▶ [What needs to be done]: Would you restate every entry that follows, word for word, and leave out the pictures?

★ ★ ★ ★ ★ ★ ★

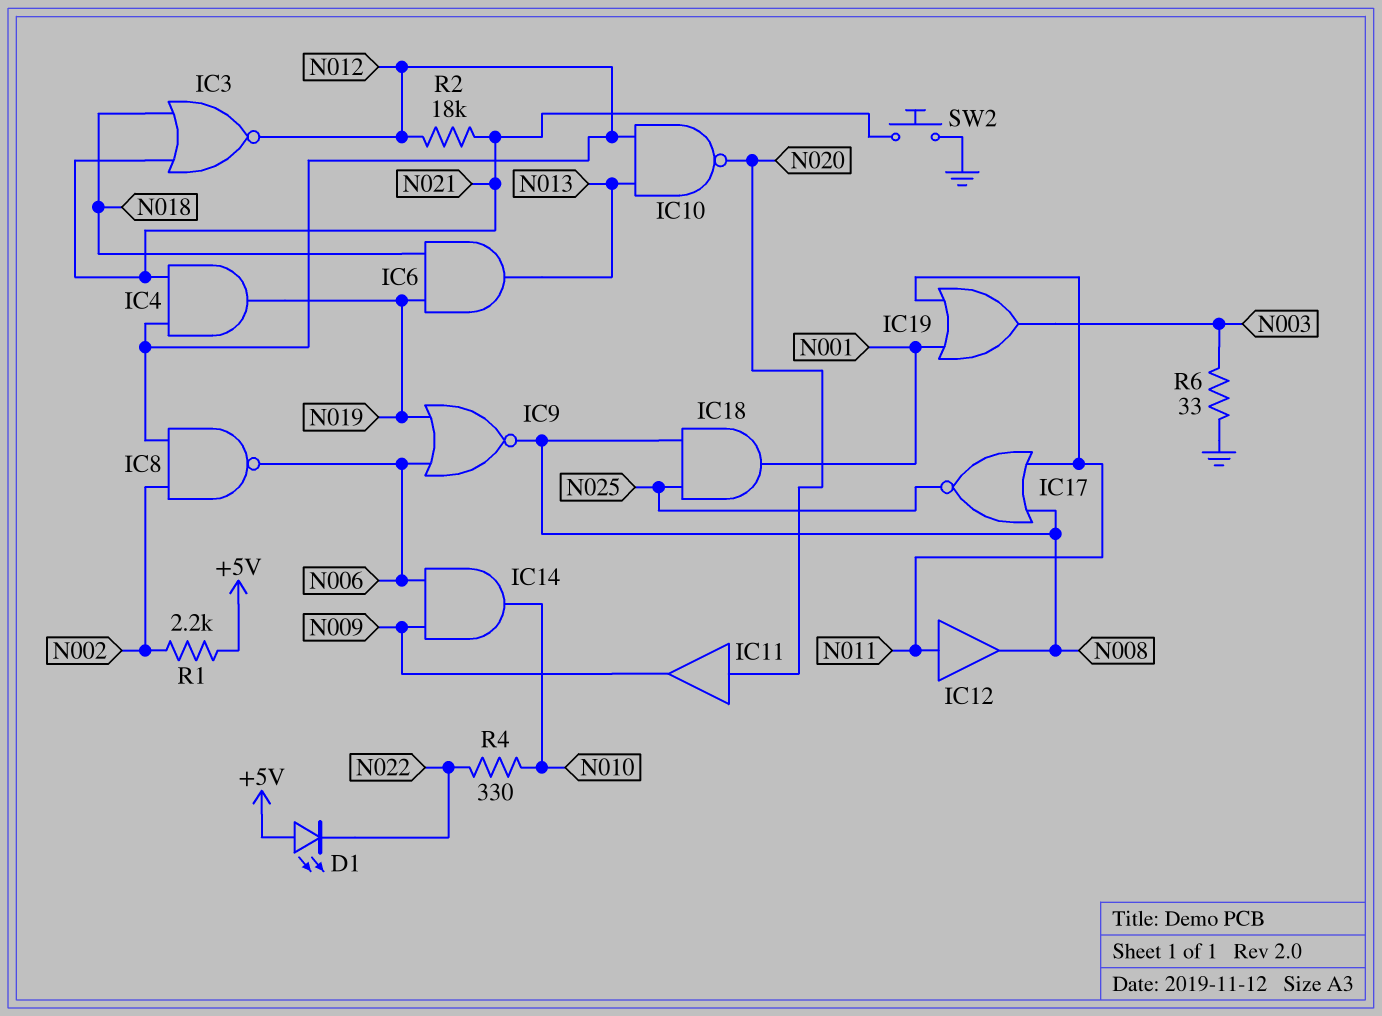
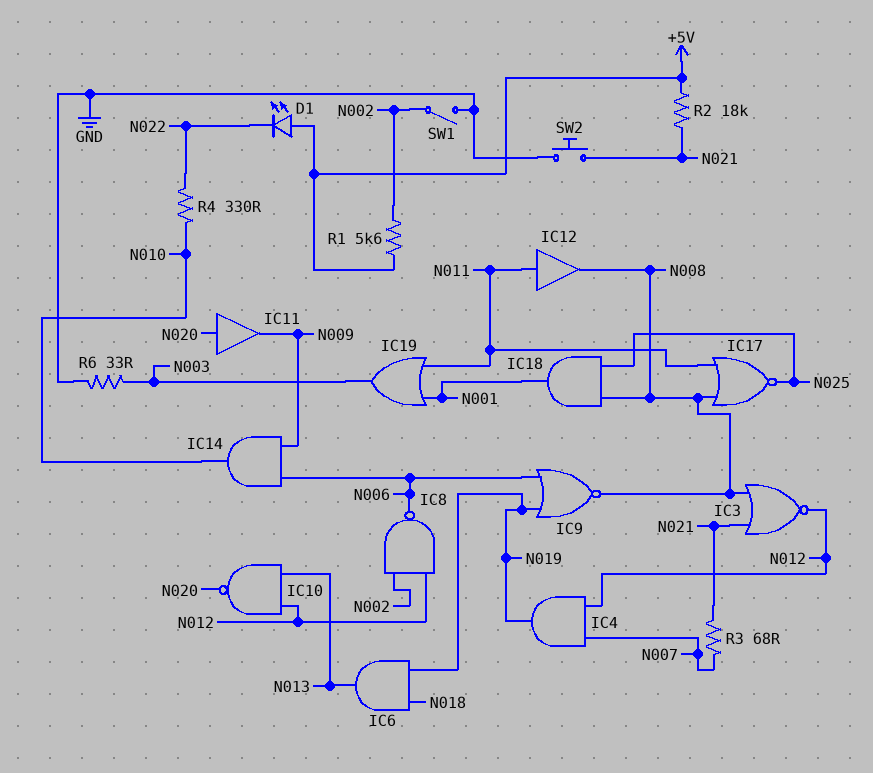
IC3: NOR (in N018, in N021, out N012) -> NOR (in N008, in N021, out N012)
IC4: AND (in N012, in N021, out N019) -> AND (in N007, in N012, out N019)
R1: 2.2k (+5V, N002) -> 5.6k (+5V, N002)
R2: 18k (N012, N021) -> 18k (+5V, N021)
R3: none -> 68 (N007, N021)
SW1: none -> switch (GND, N002)

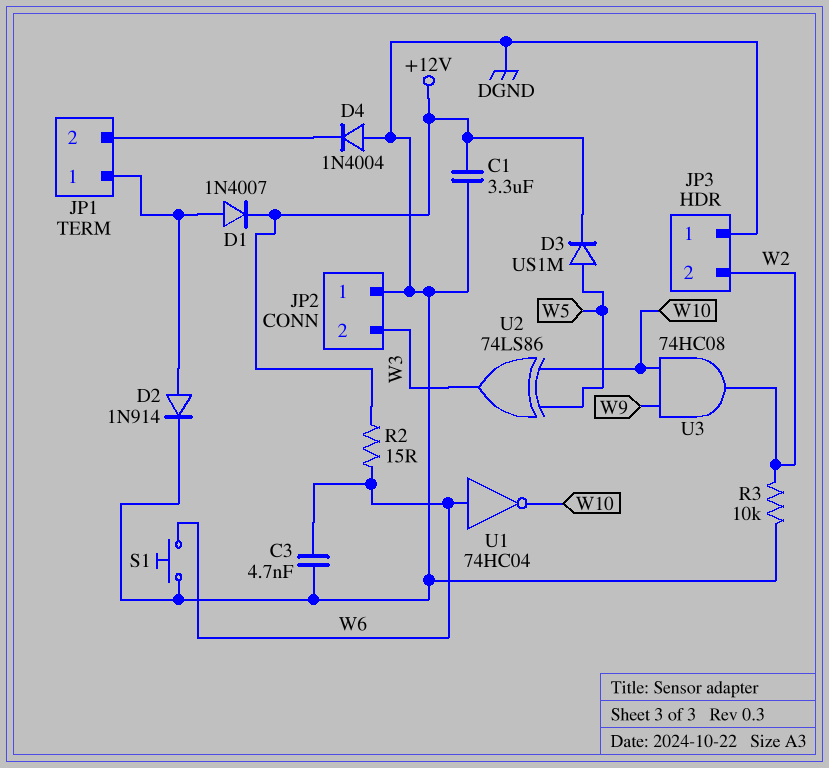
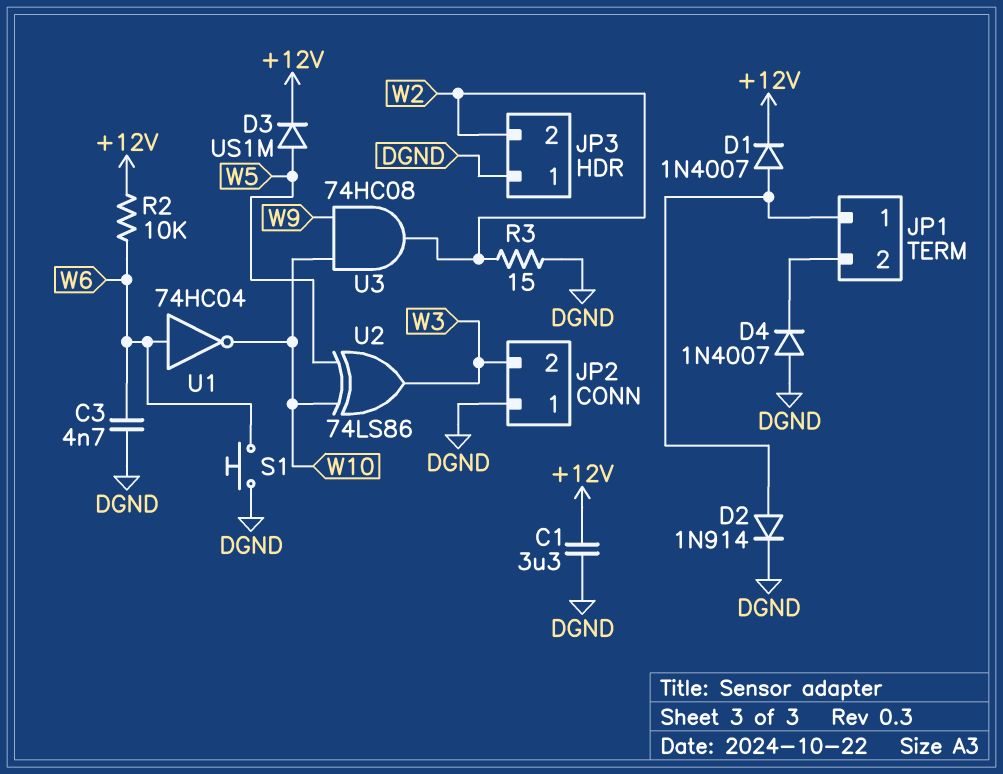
D4: diode 1N4004 (A DGND, K JP1/2) -> diode 1N4007 (A DGND, K JP1/2)
R2: 15 (+12V, W6) -> 10k (+12V, W6)
R3: 10k (DGND, W2) -> 15 (DGND, W2)

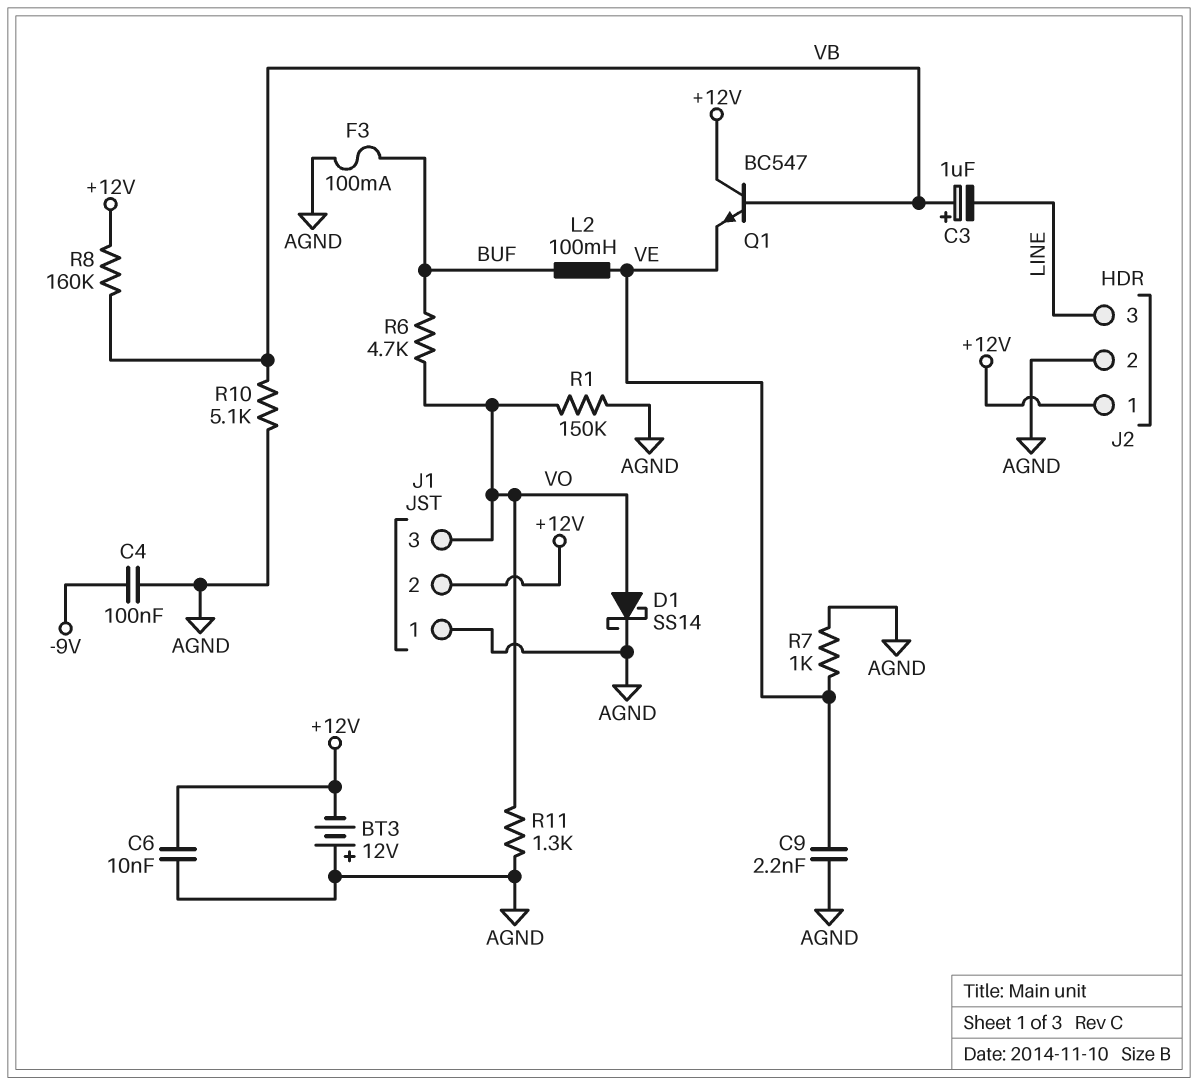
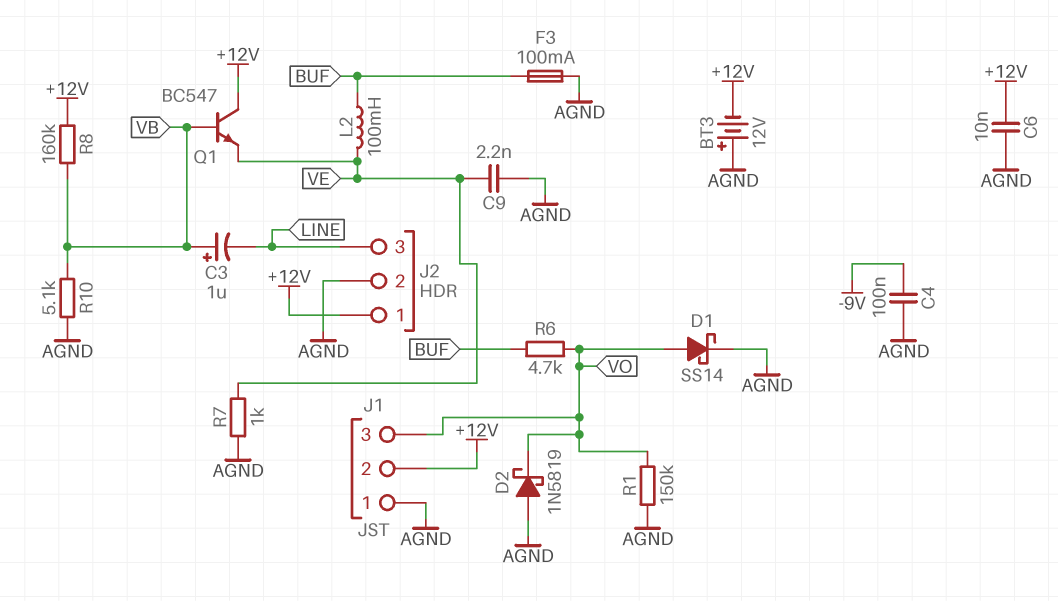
D2: none -> schottky 1N5819 (A AGND, K VO)
R11: 1.3k (AGND, VO) -> none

★ ★ ★ ★ ★ ★ ★

▶ [Result for this task]:
IC3: NOR (in N018, in N021, out N012) -> NOR (in N008, in N021, out N012)
IC4: AND (in N012, in N021, out N019) -> AND (in N007, in N012, out N019)
R1: 2.2k (+5V, N002) -> 5.6k (+5V, N002)
R2: 18k (N012, N021) -> 18k (+5V, N021)
R3: none -> 68 (N007, N021)
SW1: none -> switch (GND, N002)

D4: diode 1N4004 (A DGND, K JP1/2) -> diode 1N4007 (A DGND, K JP1/2)
R2: 15 (+12V, W6) -> 10k (+12V, W6)
R3: 10k (DGND, W2) -> 15 (DGND, W2)

D2: none -> schottky 1N5819 (A AGND, K VO)
R11: 1.3k (AGND, VO) -> none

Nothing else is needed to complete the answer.